(Action item): With images removed, transcribe each record exactly as it appears.

(Data):
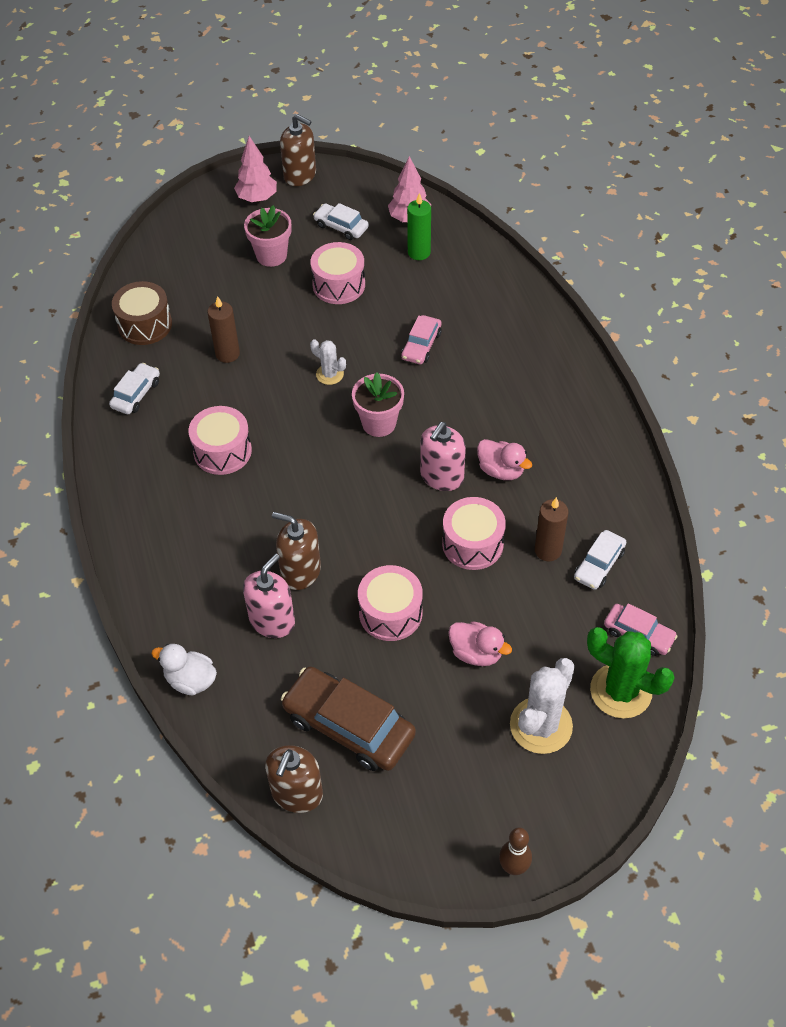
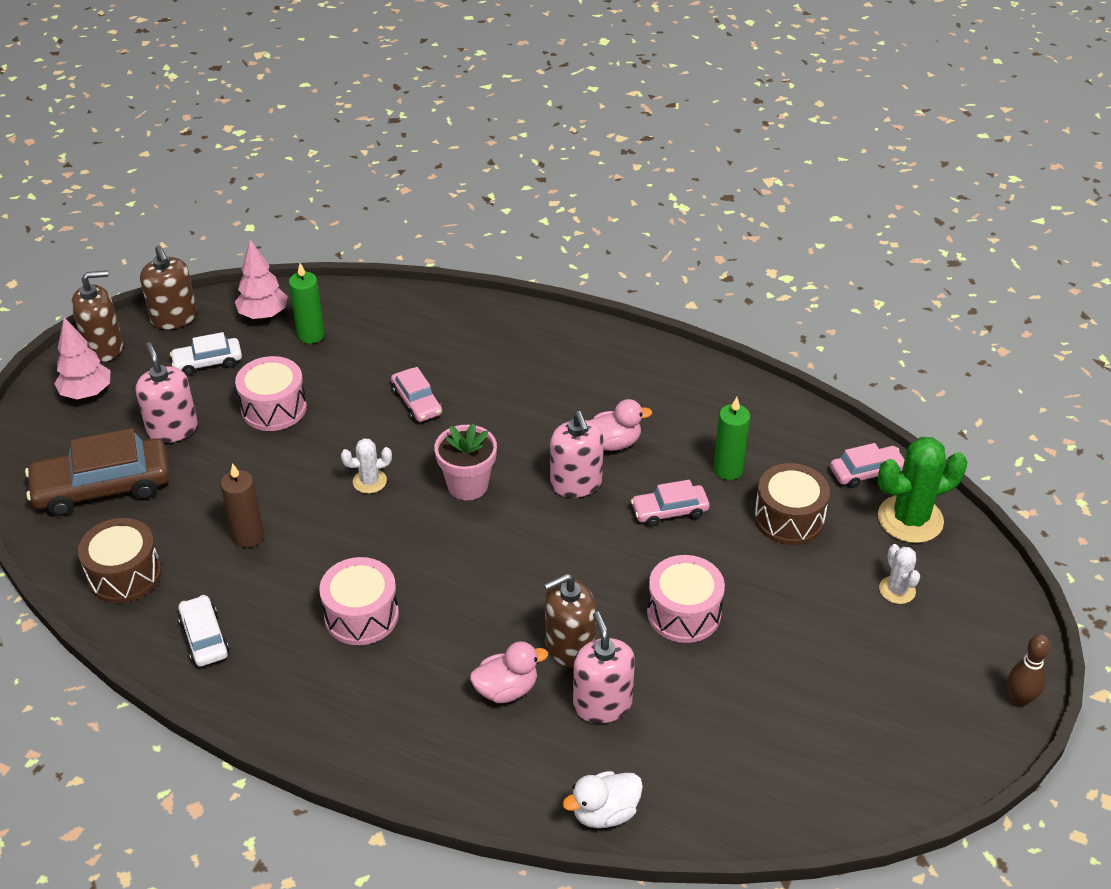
camera: 50 degrees left, 10 degrees down
pink flower pot [244,205,291,267] -> pink soap dispenser [135,342,198,443]
brown soap dispenser [265,745,323,813] -> brown soap dispenser moved to [140,245,197,329]
brown car [281,667,416,771] -> brown car moved to [25,428,170,516]
pink drum [442,497,506,570] -> pink car [631,480,710,527]
pink duck [448,621,512,666] -> pink duck moved to [470,641,548,703]
white cactus [510,658,575,754] -> white cactus [879,544,920,604], size x0.54
brown candle [535,497,568,561] -> green candle [713,397,750,480]
white car [574,530,626,590] -> none
none -> brown drum [754,463,830,545]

(Result of the task):
camera: 50 degrees left, 10 degrees down
pink flower pot [244,205,291,267] -> pink soap dispenser [135,342,198,443]
brown soap dispenser [265,745,323,813] -> brown soap dispenser moved to [140,245,197,329]
brown car [281,667,416,771] -> brown car moved to [25,428,170,516]
pink drum [442,497,506,570] -> pink car [631,480,710,527]
pink duck [448,621,512,666] -> pink duck moved to [470,641,548,703]
white cactus [510,658,575,754] -> white cactus [879,544,920,604], size x0.54
brown candle [535,497,568,561] -> green candle [713,397,750,480]
white car [574,530,626,590] -> none
none -> brown drum [754,463,830,545]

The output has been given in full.